▸ EXERCISE AIM:
State how many lines of the records below contain the string "track", matching case exactly, and give only the number.

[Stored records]
⁂

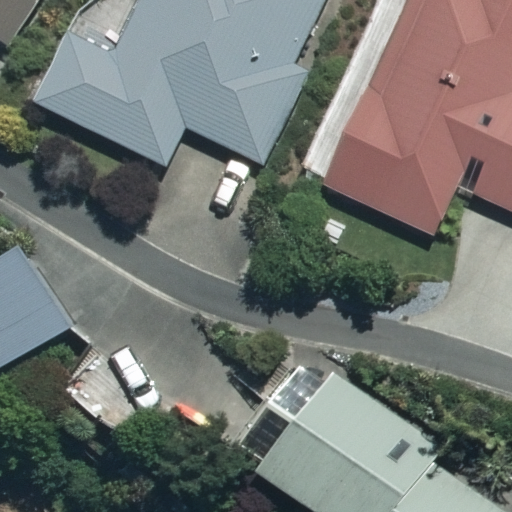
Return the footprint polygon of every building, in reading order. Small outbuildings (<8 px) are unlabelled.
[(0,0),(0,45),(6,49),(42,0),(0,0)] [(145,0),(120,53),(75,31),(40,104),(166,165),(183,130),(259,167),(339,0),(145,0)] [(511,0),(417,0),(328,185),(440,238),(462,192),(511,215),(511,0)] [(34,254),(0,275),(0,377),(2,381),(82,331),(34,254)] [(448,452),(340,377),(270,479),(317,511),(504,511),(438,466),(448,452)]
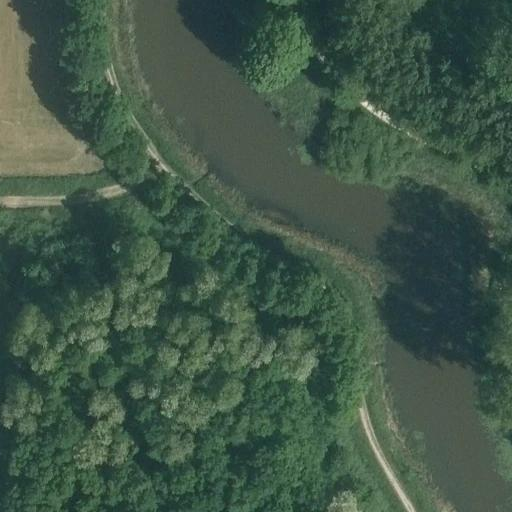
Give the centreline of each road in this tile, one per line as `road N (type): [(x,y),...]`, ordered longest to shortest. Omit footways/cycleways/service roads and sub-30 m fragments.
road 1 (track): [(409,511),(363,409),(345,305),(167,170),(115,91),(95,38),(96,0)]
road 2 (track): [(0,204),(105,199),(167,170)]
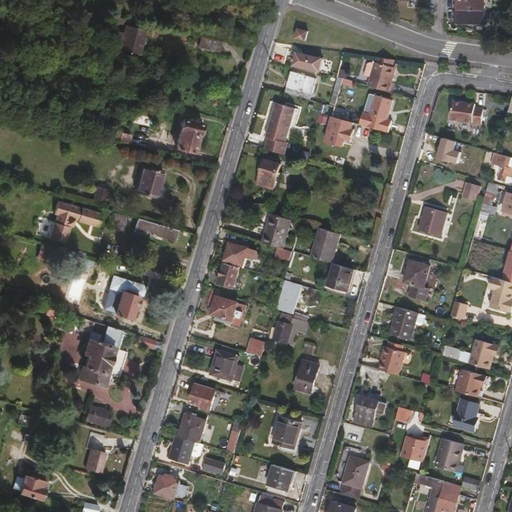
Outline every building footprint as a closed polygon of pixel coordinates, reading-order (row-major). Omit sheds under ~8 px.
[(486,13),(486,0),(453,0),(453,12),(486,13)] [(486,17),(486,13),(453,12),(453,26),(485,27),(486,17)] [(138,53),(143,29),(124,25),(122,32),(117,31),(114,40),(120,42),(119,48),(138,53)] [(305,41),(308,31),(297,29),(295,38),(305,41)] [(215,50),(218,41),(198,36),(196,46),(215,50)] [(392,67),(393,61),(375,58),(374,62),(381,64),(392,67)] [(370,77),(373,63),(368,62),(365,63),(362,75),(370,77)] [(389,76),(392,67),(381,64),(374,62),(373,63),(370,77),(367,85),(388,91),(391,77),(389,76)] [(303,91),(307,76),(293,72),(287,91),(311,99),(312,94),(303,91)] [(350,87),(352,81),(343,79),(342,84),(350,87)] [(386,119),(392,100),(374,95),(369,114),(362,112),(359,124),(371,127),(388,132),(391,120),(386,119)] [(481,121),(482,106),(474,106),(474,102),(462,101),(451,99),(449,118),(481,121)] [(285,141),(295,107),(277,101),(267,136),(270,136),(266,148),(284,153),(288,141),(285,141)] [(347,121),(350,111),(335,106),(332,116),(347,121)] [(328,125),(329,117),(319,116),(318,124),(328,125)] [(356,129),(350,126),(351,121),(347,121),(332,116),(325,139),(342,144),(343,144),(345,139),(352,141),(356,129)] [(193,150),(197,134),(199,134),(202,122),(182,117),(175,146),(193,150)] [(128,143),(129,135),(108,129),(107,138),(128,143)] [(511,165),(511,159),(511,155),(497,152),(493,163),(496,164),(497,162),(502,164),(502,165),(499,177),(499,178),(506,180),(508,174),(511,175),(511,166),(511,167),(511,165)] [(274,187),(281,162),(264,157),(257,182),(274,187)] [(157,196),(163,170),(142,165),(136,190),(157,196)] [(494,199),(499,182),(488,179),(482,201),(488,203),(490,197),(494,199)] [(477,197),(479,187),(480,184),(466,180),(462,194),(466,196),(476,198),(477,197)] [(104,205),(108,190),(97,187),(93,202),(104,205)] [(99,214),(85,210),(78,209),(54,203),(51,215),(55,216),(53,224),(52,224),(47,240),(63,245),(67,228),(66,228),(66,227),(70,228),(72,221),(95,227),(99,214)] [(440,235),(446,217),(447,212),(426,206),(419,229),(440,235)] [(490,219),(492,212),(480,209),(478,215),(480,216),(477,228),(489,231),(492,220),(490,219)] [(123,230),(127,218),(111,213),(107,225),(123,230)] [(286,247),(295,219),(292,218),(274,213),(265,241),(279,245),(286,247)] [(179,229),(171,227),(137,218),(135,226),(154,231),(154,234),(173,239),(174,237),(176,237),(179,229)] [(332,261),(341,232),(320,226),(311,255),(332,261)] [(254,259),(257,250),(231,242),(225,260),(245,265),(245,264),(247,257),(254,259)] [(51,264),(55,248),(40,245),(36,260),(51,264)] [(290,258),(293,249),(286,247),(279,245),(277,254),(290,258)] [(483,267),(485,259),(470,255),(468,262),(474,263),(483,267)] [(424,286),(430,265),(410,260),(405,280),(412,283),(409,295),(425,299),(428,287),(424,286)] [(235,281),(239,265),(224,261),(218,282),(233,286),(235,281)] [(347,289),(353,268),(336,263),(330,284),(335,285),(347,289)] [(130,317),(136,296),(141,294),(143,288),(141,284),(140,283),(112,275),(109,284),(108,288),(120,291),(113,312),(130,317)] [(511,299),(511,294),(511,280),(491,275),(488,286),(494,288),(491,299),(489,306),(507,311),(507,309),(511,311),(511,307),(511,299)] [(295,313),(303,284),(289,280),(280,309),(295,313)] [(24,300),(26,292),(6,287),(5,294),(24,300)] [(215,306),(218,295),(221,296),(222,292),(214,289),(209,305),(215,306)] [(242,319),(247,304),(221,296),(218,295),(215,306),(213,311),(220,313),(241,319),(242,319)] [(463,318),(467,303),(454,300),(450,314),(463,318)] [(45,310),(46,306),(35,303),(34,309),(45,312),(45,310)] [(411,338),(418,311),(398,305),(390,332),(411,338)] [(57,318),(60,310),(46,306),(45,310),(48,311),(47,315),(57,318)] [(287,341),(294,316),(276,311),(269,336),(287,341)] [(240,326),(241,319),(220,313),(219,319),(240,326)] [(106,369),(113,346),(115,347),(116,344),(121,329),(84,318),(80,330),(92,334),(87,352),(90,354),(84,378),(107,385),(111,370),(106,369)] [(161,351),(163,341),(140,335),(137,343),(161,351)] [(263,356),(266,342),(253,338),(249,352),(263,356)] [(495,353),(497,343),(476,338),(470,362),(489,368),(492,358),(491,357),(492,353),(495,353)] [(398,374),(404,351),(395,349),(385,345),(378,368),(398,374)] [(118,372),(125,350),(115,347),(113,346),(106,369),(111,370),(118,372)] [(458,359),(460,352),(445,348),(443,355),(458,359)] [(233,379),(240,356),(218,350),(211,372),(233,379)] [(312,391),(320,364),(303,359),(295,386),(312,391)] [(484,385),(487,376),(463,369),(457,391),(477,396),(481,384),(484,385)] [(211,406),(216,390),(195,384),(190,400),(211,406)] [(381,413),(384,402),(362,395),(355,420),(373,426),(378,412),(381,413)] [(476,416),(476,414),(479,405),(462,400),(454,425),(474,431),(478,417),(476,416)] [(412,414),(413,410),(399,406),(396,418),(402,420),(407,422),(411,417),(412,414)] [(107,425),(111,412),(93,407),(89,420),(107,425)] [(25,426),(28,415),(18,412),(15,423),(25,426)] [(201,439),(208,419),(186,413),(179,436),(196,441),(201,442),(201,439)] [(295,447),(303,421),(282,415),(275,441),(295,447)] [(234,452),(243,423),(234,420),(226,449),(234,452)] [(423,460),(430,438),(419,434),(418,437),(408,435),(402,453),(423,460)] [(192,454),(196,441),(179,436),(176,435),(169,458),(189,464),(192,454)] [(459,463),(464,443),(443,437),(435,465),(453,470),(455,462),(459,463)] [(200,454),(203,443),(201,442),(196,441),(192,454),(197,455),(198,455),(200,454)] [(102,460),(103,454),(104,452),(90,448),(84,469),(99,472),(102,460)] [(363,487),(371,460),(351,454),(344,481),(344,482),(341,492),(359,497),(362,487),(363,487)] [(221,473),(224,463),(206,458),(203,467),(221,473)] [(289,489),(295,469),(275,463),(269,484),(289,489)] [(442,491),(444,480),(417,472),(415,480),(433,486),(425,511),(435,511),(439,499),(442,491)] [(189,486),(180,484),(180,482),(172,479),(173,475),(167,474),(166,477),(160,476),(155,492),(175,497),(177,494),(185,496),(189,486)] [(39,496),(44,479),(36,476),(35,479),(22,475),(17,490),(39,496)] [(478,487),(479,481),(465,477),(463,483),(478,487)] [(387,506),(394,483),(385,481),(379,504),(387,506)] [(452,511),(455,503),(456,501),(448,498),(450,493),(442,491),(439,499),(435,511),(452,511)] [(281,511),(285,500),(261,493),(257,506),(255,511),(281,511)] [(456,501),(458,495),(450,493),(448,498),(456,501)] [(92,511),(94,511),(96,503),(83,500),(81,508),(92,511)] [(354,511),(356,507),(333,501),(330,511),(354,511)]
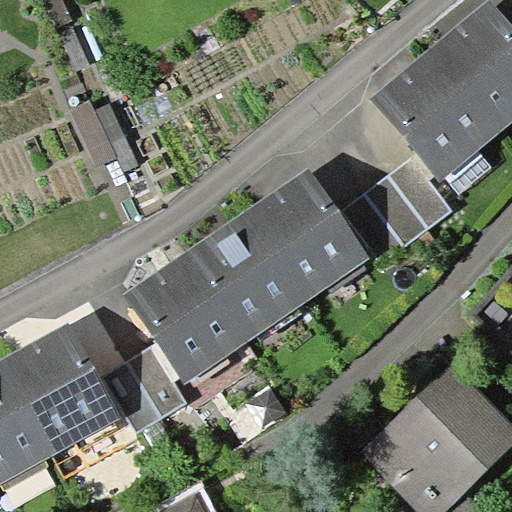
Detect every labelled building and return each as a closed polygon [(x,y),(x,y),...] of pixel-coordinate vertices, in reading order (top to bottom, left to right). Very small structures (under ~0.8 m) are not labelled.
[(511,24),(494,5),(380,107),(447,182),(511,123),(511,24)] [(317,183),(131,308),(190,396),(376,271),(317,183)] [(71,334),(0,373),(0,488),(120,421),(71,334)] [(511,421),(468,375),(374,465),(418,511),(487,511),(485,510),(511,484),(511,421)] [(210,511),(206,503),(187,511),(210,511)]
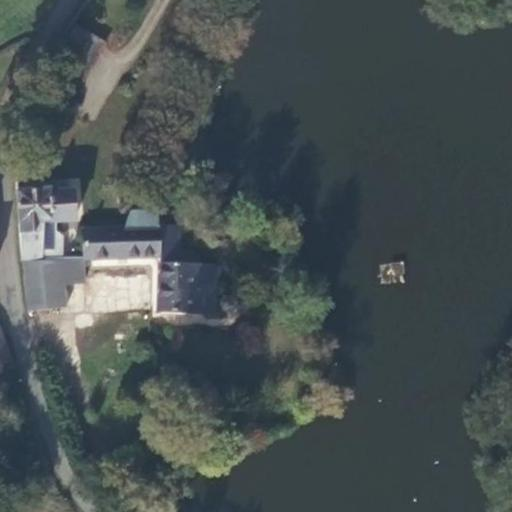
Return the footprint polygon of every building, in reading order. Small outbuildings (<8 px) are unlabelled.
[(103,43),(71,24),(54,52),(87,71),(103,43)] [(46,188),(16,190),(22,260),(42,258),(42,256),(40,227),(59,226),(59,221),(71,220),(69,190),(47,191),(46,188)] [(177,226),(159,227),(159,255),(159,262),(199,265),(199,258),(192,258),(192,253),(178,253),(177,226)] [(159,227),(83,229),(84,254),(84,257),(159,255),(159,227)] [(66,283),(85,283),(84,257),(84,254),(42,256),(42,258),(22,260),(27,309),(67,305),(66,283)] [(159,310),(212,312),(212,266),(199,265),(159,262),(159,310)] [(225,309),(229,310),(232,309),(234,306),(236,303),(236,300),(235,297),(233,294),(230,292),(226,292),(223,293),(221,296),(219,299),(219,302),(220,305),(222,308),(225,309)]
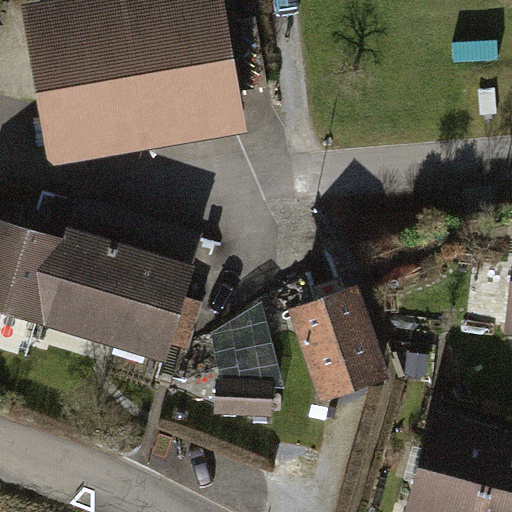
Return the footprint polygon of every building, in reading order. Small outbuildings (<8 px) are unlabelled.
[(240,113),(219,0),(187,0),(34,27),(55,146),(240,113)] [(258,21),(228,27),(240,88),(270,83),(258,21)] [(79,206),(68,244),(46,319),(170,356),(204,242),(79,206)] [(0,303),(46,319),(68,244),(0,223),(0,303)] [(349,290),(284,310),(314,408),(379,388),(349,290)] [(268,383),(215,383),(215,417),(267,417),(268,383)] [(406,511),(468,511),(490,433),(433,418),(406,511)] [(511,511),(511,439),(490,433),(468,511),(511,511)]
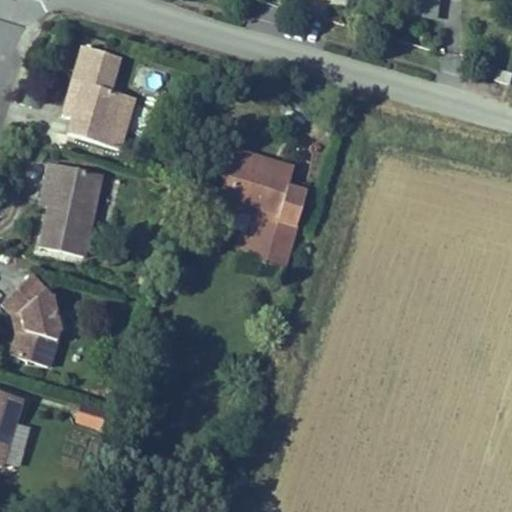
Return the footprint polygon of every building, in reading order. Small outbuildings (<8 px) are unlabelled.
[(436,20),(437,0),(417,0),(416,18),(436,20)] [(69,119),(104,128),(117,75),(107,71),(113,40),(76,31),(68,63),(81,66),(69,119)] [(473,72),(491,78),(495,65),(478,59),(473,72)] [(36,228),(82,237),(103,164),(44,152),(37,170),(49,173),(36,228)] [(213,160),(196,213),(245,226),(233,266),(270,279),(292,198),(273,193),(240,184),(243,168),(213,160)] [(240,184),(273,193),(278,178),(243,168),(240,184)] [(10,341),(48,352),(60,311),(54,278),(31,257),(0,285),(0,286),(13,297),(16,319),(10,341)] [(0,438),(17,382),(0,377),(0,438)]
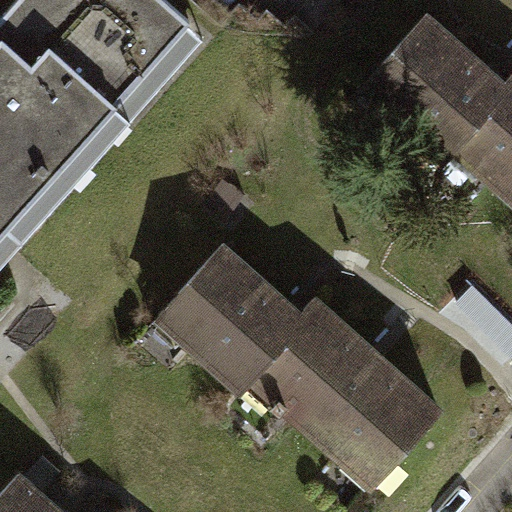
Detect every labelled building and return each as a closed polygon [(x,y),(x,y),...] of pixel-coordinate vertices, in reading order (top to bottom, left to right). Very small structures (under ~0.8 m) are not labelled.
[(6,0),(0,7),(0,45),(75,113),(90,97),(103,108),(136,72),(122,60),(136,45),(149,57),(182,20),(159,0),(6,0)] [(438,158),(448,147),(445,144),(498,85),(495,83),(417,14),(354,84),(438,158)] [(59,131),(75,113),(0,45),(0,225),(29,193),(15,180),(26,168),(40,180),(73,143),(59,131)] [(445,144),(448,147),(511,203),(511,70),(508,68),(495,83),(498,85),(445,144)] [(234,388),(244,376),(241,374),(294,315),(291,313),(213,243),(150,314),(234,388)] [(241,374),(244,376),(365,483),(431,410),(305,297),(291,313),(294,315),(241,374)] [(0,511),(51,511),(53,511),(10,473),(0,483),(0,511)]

⁂

▸ SOLUTION TO THIS PROBLEM:
2